*** Opening Source information ***
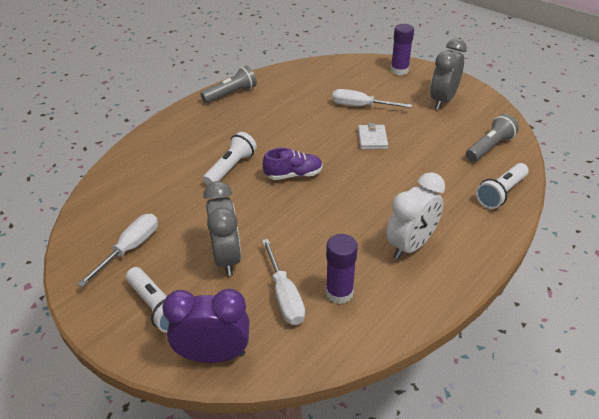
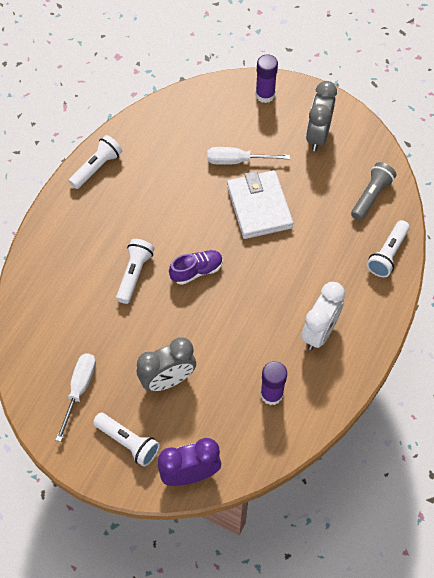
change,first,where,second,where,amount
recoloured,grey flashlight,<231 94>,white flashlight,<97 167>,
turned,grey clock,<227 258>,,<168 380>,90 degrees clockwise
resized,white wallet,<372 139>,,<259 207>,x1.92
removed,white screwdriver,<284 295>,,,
*** Closing Source information ***
■ **Task**:
Without the pictures, retype each line of the records above exactly.

■ **Response area**:
change,first,where,second,where,amount
recoloured,grey flashlight,<231 94>,white flashlight,<97 167>,
turned,grey clock,<227 258>,,<168 380>,90 degrees clockwise
resized,white wallet,<372 139>,,<259 207>,x1.92
removed,white screwdriver,<284 295>,,,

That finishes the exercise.